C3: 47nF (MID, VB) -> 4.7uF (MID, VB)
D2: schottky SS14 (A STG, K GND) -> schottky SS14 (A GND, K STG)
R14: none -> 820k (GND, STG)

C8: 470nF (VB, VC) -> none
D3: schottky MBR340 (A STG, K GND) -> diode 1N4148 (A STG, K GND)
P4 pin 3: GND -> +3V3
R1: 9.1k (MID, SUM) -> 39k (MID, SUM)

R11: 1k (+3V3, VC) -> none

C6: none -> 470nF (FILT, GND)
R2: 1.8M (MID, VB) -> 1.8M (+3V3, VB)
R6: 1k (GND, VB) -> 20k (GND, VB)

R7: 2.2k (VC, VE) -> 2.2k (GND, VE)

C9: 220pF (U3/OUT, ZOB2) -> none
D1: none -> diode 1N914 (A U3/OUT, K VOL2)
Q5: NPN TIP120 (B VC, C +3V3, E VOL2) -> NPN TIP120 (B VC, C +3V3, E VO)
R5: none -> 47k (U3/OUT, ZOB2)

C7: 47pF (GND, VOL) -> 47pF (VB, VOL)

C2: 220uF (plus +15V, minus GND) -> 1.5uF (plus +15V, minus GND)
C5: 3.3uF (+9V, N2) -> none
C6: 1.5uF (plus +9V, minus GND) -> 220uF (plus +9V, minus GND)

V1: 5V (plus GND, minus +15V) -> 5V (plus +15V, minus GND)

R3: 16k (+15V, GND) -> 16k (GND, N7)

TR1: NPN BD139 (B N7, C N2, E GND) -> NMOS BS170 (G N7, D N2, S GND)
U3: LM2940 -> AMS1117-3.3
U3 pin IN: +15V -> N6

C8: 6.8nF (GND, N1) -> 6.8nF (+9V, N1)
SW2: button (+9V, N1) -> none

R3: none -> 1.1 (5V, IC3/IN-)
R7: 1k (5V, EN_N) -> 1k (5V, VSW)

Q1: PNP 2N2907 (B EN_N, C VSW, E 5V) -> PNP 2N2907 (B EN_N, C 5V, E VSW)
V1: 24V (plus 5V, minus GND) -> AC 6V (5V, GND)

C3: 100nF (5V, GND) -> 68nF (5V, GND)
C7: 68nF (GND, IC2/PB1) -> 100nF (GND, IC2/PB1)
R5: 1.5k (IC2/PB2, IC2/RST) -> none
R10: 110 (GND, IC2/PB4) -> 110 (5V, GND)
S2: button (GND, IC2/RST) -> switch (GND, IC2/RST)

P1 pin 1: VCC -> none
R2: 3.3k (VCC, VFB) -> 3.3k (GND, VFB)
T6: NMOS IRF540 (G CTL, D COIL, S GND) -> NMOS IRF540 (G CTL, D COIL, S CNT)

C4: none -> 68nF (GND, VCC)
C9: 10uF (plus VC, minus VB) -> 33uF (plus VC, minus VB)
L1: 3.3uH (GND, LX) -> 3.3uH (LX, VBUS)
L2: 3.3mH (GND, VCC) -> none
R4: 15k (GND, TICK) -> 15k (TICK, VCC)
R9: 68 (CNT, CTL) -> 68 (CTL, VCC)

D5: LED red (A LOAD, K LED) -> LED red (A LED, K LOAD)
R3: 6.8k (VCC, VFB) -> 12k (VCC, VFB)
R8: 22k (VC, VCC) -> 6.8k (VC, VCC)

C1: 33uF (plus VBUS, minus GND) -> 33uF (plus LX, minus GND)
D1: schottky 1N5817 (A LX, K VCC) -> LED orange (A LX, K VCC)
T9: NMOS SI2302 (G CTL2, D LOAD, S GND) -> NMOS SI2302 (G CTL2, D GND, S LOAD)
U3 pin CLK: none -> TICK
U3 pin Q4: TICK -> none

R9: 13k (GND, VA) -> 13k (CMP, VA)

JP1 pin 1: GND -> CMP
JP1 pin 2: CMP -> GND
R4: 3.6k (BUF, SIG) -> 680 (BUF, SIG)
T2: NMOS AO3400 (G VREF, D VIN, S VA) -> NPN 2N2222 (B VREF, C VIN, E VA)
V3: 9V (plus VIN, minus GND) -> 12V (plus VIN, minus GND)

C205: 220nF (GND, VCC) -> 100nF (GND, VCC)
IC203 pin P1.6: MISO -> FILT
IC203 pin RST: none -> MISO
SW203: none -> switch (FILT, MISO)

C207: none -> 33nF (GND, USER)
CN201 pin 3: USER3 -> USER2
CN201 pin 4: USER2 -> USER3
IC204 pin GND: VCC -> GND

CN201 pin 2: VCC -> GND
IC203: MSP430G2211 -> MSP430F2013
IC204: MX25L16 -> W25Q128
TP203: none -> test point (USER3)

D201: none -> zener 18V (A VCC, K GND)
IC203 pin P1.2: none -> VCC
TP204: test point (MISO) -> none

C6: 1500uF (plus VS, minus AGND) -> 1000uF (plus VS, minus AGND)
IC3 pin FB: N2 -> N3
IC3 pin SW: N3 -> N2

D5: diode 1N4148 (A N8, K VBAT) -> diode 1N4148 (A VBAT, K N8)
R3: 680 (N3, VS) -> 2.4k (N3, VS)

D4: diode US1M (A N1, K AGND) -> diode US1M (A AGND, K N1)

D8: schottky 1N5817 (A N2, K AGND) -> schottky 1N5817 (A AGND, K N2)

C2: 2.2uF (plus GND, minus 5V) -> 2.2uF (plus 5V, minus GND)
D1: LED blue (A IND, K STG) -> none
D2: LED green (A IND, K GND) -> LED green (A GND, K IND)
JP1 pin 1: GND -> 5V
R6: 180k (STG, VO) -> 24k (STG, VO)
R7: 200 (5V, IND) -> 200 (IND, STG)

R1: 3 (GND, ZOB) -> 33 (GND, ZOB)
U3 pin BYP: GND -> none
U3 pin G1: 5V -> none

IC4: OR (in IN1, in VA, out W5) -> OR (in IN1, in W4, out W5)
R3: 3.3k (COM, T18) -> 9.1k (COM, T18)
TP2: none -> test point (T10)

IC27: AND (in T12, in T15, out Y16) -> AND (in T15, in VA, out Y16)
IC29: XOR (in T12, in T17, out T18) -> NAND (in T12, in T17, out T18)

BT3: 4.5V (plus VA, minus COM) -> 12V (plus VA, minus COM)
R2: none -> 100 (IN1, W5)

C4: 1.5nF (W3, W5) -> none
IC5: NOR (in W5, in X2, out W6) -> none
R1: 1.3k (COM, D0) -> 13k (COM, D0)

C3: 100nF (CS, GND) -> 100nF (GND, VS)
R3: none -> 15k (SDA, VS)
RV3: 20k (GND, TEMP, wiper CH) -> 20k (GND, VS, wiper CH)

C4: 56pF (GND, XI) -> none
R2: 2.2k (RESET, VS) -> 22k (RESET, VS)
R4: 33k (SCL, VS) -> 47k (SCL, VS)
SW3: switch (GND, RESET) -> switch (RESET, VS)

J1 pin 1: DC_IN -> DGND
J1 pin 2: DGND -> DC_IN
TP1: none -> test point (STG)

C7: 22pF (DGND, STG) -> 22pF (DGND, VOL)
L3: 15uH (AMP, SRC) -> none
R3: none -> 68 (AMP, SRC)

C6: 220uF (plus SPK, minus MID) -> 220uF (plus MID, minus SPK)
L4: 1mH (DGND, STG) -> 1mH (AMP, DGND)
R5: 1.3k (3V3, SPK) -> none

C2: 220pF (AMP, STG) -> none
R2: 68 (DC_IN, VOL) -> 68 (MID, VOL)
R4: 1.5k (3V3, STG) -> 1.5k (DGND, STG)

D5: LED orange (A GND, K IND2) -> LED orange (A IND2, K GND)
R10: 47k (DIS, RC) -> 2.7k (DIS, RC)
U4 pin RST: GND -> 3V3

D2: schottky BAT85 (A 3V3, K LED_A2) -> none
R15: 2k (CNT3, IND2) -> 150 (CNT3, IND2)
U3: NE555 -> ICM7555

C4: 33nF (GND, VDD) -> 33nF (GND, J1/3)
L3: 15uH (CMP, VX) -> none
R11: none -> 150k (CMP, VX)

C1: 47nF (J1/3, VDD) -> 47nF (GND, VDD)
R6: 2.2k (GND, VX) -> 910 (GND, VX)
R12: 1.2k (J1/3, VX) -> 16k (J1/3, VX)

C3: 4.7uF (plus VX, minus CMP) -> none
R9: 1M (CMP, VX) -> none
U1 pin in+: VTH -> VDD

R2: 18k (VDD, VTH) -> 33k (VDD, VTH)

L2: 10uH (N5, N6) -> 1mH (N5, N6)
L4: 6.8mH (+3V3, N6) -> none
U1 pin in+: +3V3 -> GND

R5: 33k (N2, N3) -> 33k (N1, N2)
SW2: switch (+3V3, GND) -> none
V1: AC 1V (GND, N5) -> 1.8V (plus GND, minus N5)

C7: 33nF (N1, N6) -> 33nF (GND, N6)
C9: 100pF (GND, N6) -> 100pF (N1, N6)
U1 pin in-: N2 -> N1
* * * *
Return, from the data, each line that has the word "RESET" in it.

R2: 2.2k (RESET, VS) -> 22k (RESET, VS)
SW3: switch (GND, RESET) -> switch (RESET, VS)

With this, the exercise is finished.